##### DATASET EXTRACT #####

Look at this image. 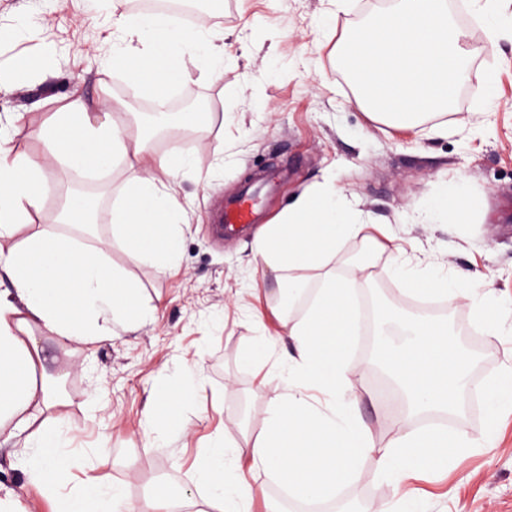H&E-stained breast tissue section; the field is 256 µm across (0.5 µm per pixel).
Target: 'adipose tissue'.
<instances>
[{
    "label": "adipose tissue",
    "mask_w": 512,
    "mask_h": 512,
    "mask_svg": "<svg viewBox=\"0 0 512 512\" xmlns=\"http://www.w3.org/2000/svg\"><path fill=\"white\" fill-rule=\"evenodd\" d=\"M114 27L120 43L112 48V62L138 88L159 97L171 94L186 52L196 53L212 78L223 76L224 35L205 22L172 27L145 16L117 19ZM33 135L49 147V155L16 151L11 135L0 131V272L9 281L0 287V445L23 437L27 483L51 503V512H128L116 488L93 481L70 486L73 439L52 414L57 402L46 385L37 334H54L62 348L109 342L114 320L141 316L136 290L124 283L104 247L88 250L73 239L32 230L31 224L44 207L52 163L81 175L107 173L116 161L133 158L143 175L108 212L112 240L131 261L151 252L160 267H167L178 257L184 206L163 178L191 168L192 161L154 153L139 124L119 128L93 122L85 100L75 93ZM370 229L352 220L334 183L325 182L297 196L256 234L254 256L268 267H308L323 276L306 314L288 327L292 381L270 405L250 453L220 435L200 451L199 474L210 490L206 512H251L254 491L240 480L247 458L267 467L289 491L332 499L355 482L357 463L370 462L399 490L413 475L447 468L450 457L469 447L459 430L435 431L411 422L413 415L453 406L466 370L467 360L444 322L380 317L378 356L410 415L382 443L353 410V299L363 282L339 277L327 265L344 241L369 239ZM460 279L457 273L410 268L402 273L406 291L426 298L456 296ZM307 386L332 399L329 412H308Z\"/></svg>",
    "instance_id": "1"
}]
</instances>
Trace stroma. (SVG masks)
I'll list each match as a JSON object with an SVG mask.
<instances>
[{
	"instance_id": "35a3bbf8",
	"label": "stroma",
	"mask_w": 512,
	"mask_h": 512,
	"mask_svg": "<svg viewBox=\"0 0 512 512\" xmlns=\"http://www.w3.org/2000/svg\"><path fill=\"white\" fill-rule=\"evenodd\" d=\"M203 15L223 31L228 54L224 75L213 82L201 64L186 58V78L175 97L195 94L214 100L223 122L206 134L174 131L153 138L157 153L193 160L192 171L166 177L183 202L178 266L158 272L151 258L129 262L122 247L110 248L149 309L145 323L115 327L106 344L74 343L60 349L42 338L46 366L60 383L61 412L73 436L72 480L94 478L122 490L141 512L146 500L169 496L182 512H198L207 490L199 479V450L213 433L250 450L262 433L270 402L287 390L286 355L292 342L285 320H298L302 307L281 303L289 282L317 289L321 273L312 269L271 270L254 261L251 250L260 225L270 223L305 187L331 176L363 220L382 225L373 244L346 240L329 267L350 277L366 273L360 296L374 310L420 316L417 298L405 293L399 275L411 261L436 270L463 269L481 275L486 298L481 312L467 299L445 300L436 316L448 320L468 346H479L473 371L483 379L512 364V38L487 47L486 29L470 0H461L462 30L476 52L470 58L476 82L466 101L410 127L375 120L336 64L351 29L372 12L371 0H208ZM97 14L90 24L89 14ZM137 18L133 0H0V69L11 70L22 56H44L47 71L21 76L0 94V123L33 101L15 135L25 152L45 153L31 132L59 110L79 88L99 120L123 123V113L102 109L103 101L124 98L134 106L157 104L137 92L129 77L114 69L107 29L119 17ZM447 126L444 134L436 126ZM141 168L116 163L104 178L73 179L56 168L39 228L69 236L91 248L111 240L112 227L83 231L56 221V207L69 190L98 208L126 194ZM469 182L471 210L464 223H427L433 200L450 197L458 176ZM257 203L256 223L220 237L213 226L219 208L243 188ZM277 336L273 354L248 361L260 335ZM376 340L354 352L350 380L357 412L379 440L397 426L377 392ZM200 367V391L183 401L177 430L158 447L144 445L150 397L178 391L184 366ZM458 427L470 448L454 455L448 468L405 487L409 497L426 499L431 512H512V401L502 400L494 420L478 407ZM393 486L374 468L359 467L356 483L342 490L337 505L380 512Z\"/></svg>"
}]
</instances>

#####

:: THE EXERCISE ::
From the data, list each line in which the string "stroma" appears.

:: FULL RESPONSE ::
Trace stroma. (SVG masks)
	"label": "stroma",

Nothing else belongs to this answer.